PROBLEM TO SOLVE - Pull every line that includes the word "soap" out of the data below and copy it.

SOURCE DATA -
● ● ●

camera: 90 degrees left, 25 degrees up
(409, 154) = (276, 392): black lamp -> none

● ● ●

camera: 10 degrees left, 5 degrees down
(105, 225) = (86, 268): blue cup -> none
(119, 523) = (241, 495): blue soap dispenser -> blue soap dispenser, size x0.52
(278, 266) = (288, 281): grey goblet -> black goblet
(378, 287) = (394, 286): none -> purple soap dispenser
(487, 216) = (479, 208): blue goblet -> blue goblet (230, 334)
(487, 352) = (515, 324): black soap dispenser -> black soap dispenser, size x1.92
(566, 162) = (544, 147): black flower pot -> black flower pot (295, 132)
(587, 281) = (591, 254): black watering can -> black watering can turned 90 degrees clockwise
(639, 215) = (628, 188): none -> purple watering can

● ● ●

RESPONSE TO THE EXERCISE -
(119, 523) = (241, 495): blue soap dispenser -> blue soap dispenser, size x0.52
(378, 287) = (394, 286): none -> purple soap dispenser
(487, 352) = (515, 324): black soap dispenser -> black soap dispenser, size x1.92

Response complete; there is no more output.